WHAT IS EXPECTED: Return all the data below as it stands, minus the pictures.

EXTRACTED MATERIAL:
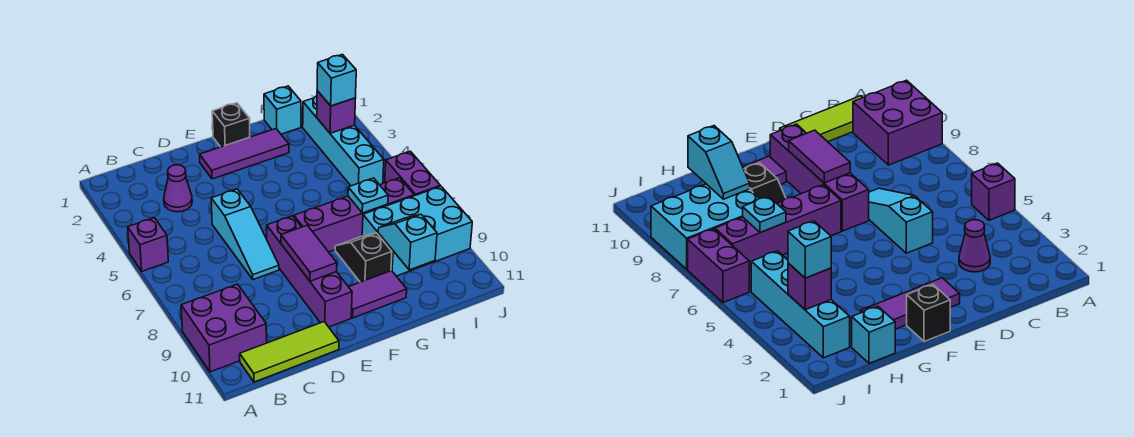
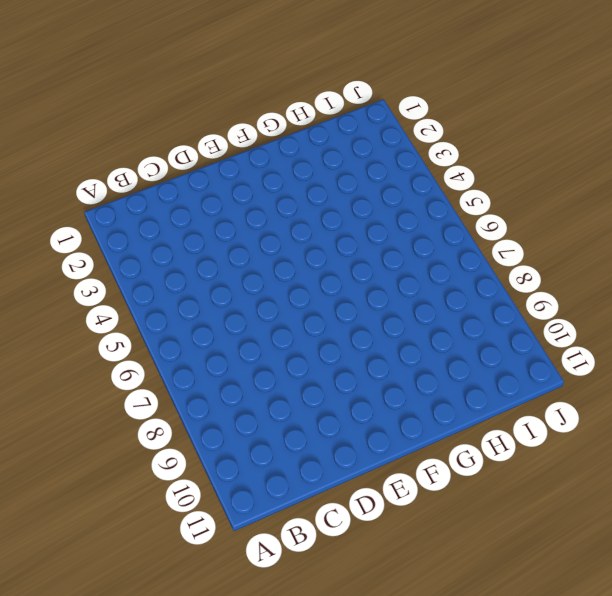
none -> purple brick A5 level 1
none -> purple brick A9:B10 level 1
none -> lime tile B11:D11 level 1

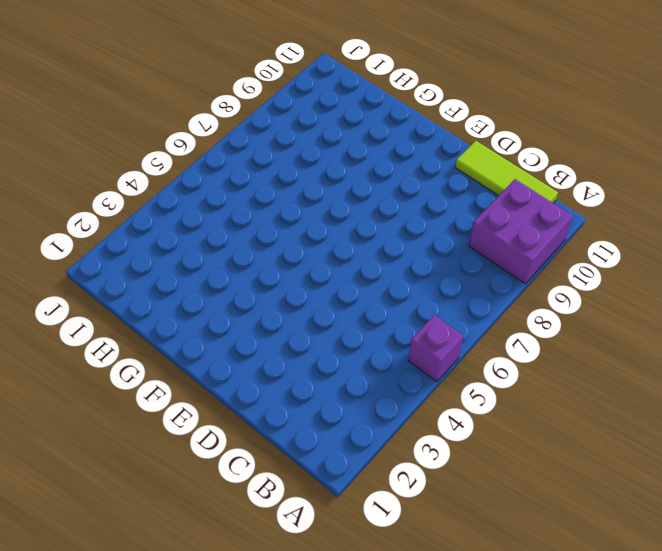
none -> purple cone C3 level 1
none -> cyan slope D5:D7 level 1 top 5
none -> purple tile E2:G2 level 1

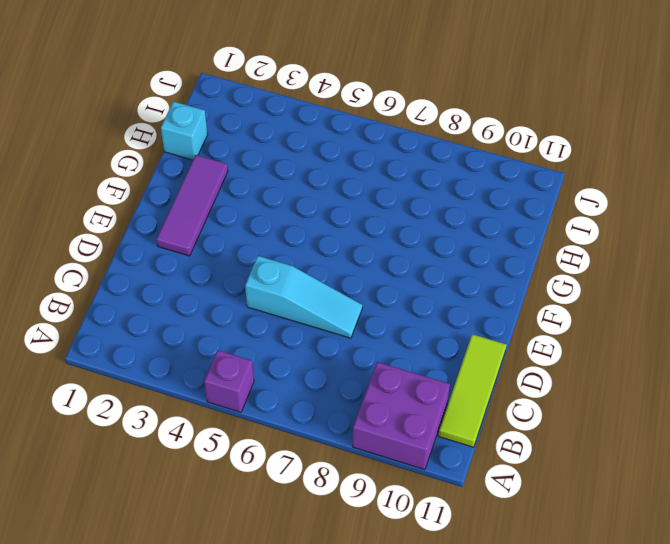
none -> purple cone C3 level 1
none -> purple brick E7:E10 level 1
none -> black brick F1 level 1

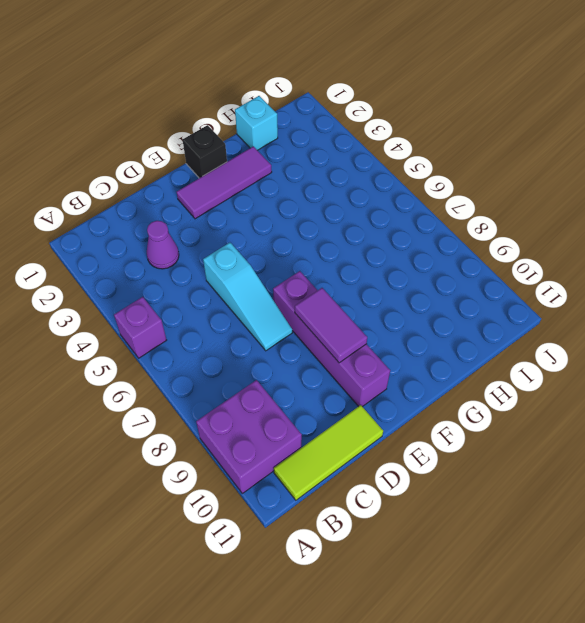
none -> purple brick F7:I7 level 1
none -> purple tile F10:G10 level 1
none -> black slope G8:G9 level 1 top 9

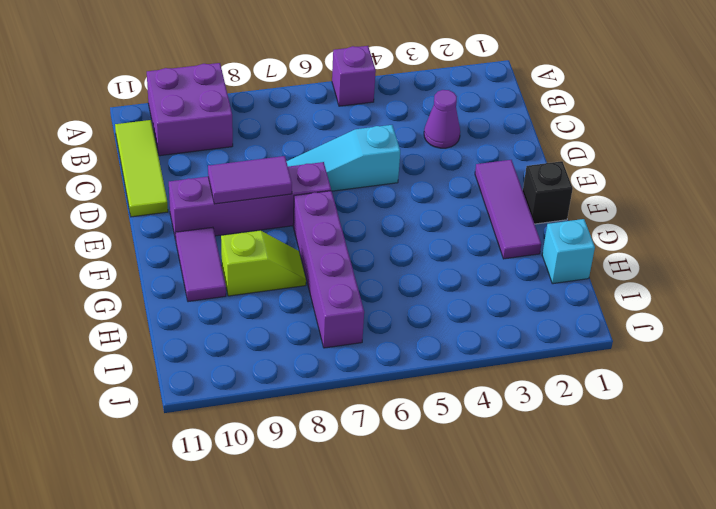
lime slope G8:G9 level 1 top 9 -> black slope G8:G9 level 1 top 9
none -> cyan brick H8:J9 level 1
none -> cyan brick I2:I5 level 1
none -> purple brick J6:J7 level 1

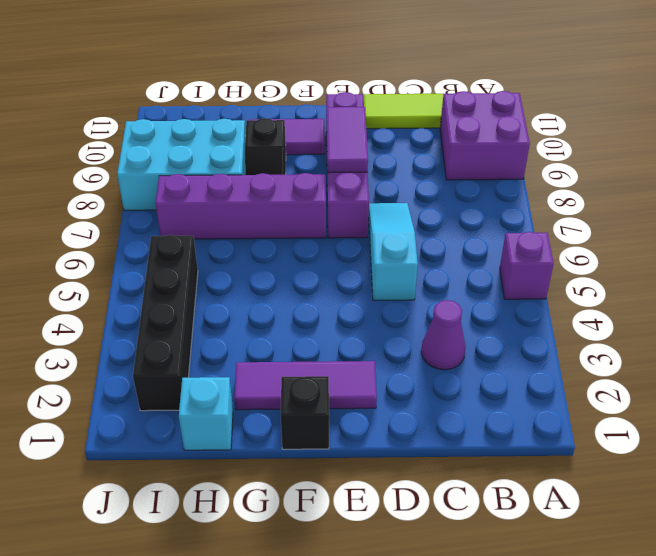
black brick I2:I5 level 1 -> cyan brick I2:I5 level 1
none -> purple brick J6:J7 level 1
none -> cyan plate H7 level 2
none -> cyan slope H9:H10 level 2 top 10

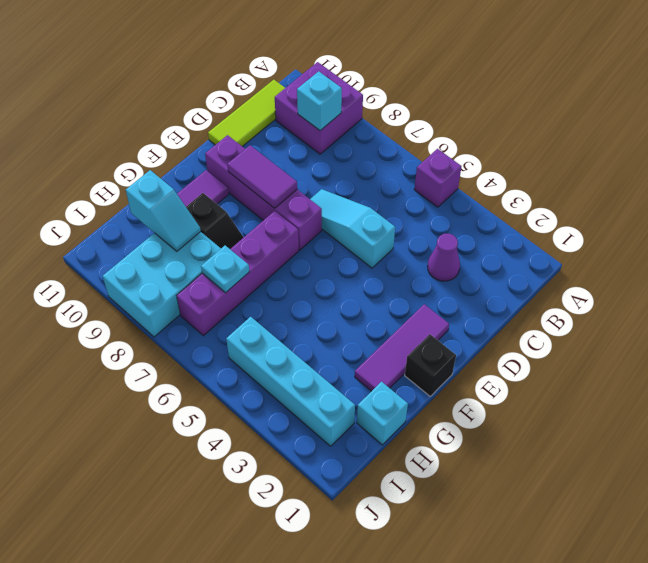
cyan brick B9 level 2 -> cyan brick I3 level 3
none -> purple brick J6:J7 level 1
none -> purple brick I3 level 2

RESULT OF THE EXERCISE:
none -> purple brick A5 level 1
none -> purple brick A9:B10 level 1
none -> lime tile B11:D11 level 1

none -> purple cone C3 level 1
none -> cyan slope D5:D7 level 1 top 5
none -> purple tile E2:G2 level 1

none -> purple cone C3 level 1
none -> purple brick E7:E10 level 1
none -> black brick F1 level 1

none -> purple brick F7:I7 level 1
none -> purple tile F10:G10 level 1
none -> black slope G8:G9 level 1 top 9

lime slope G8:G9 level 1 top 9 -> black slope G8:G9 level 1 top 9
none -> cyan brick H8:J9 level 1
none -> cyan brick I2:I5 level 1
none -> purple brick J6:J7 level 1

black brick I2:I5 level 1 -> cyan brick I2:I5 level 1
none -> purple brick J6:J7 level 1
none -> cyan plate H7 level 2
none -> cyan slope H9:H10 level 2 top 10

cyan brick B9 level 2 -> cyan brick I3 level 3
none -> purple brick J6:J7 level 1
none -> purple brick I3 level 2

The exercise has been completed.